### [What is being asked]
The answer must be an exact copy of the records below, with every picture left out.

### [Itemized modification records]
════════════════

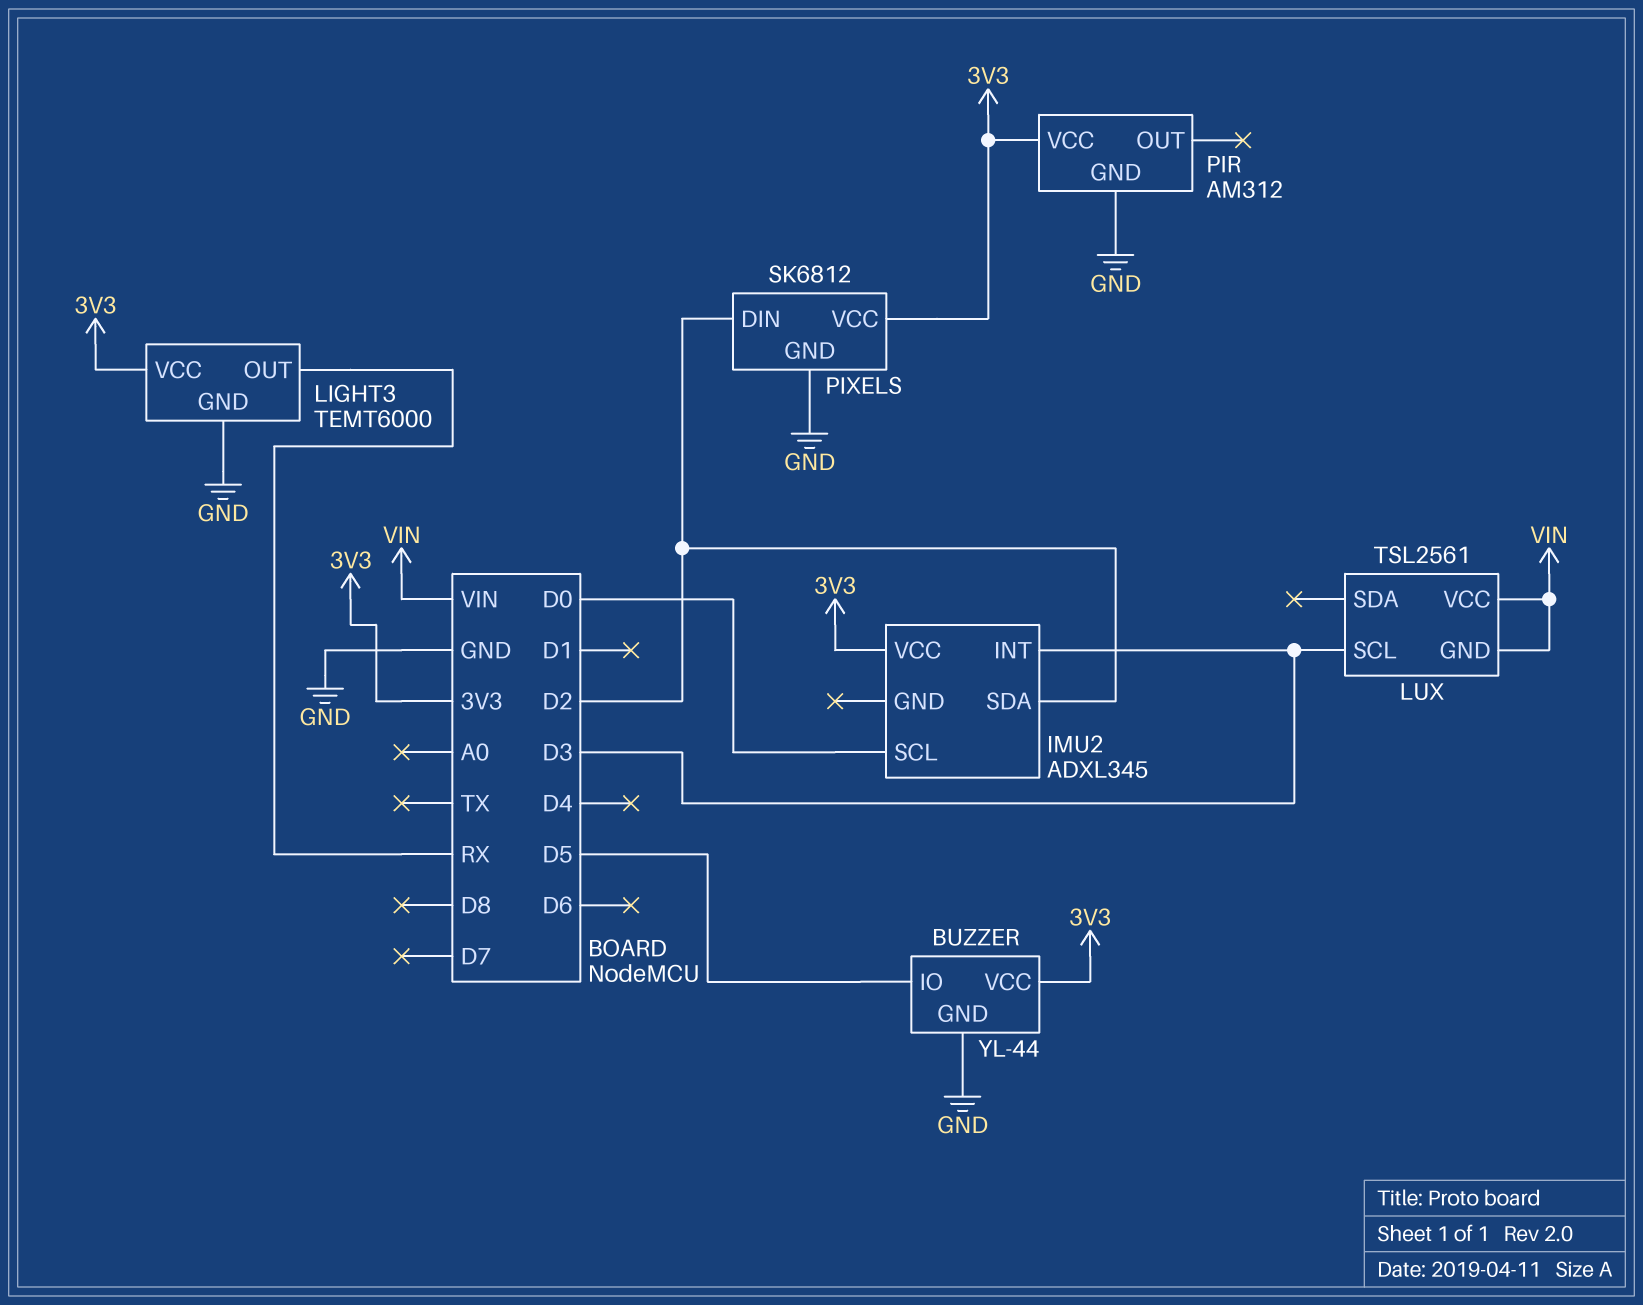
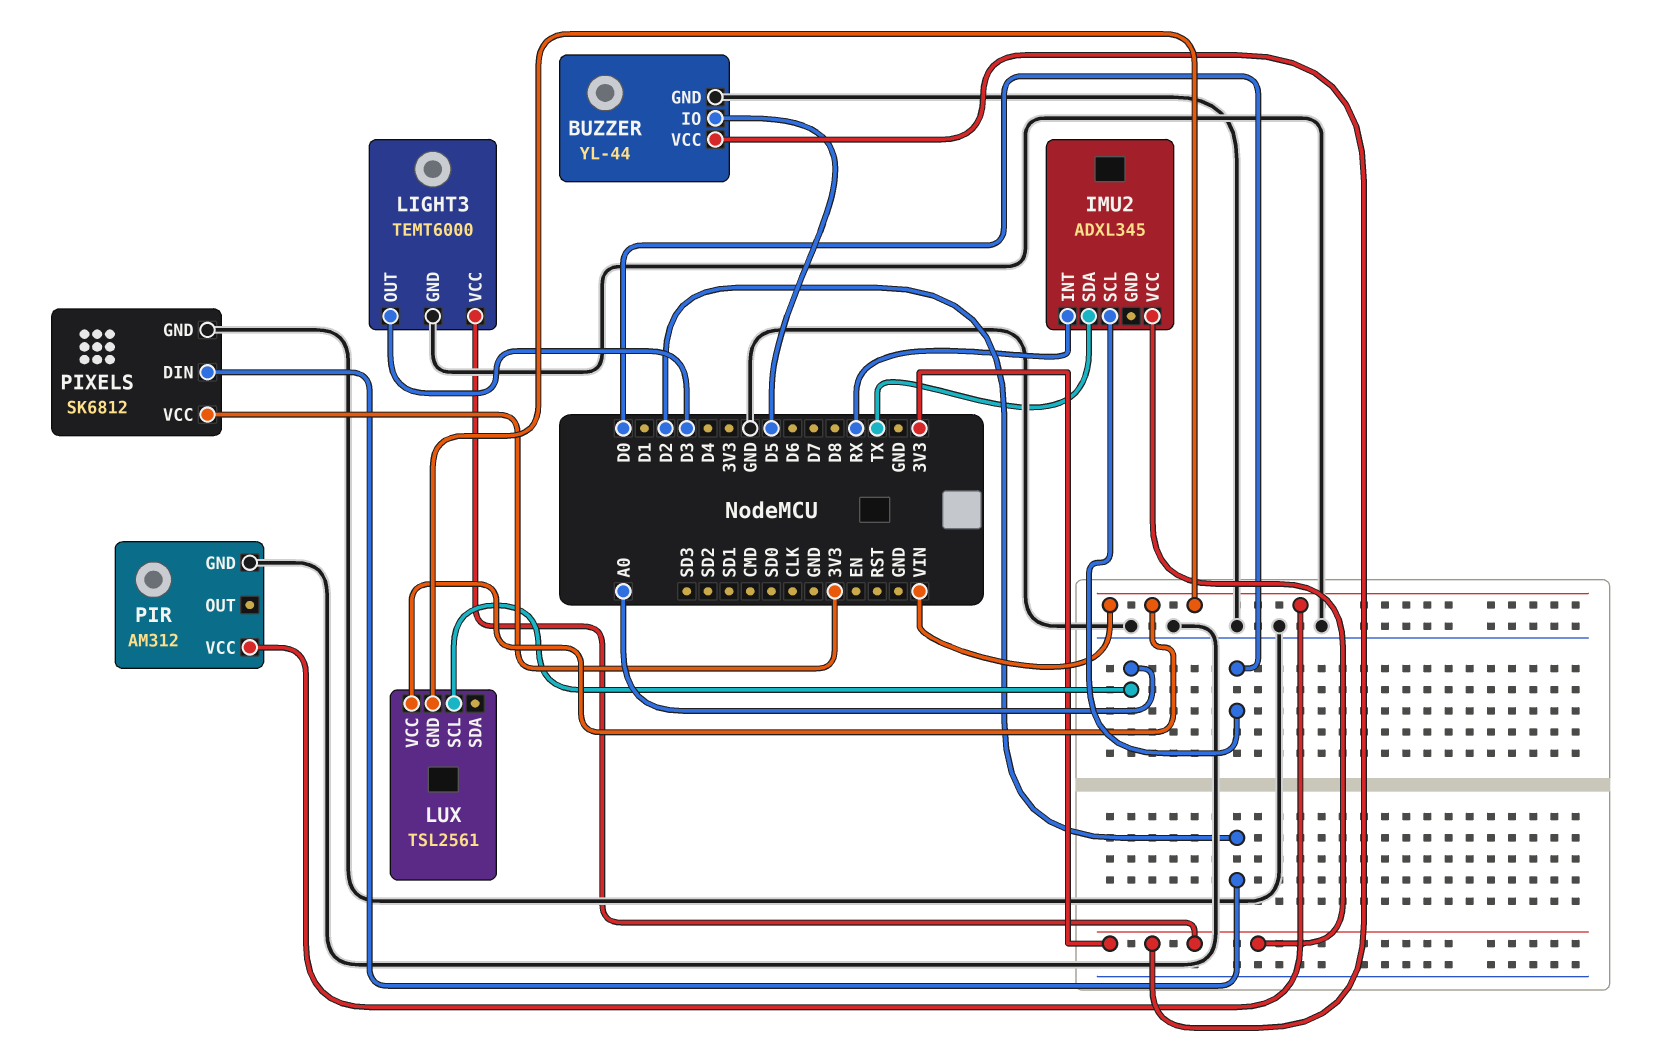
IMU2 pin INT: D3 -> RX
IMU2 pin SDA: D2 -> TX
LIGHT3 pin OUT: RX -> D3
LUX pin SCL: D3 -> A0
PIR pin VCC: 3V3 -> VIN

════════════════

### [Exercise result]
IMU2 pin INT: D3 -> RX
IMU2 pin SDA: D2 -> TX
LIGHT3 pin OUT: RX -> D3
LUX pin SCL: D3 -> A0
PIR pin VCC: 3V3 -> VIN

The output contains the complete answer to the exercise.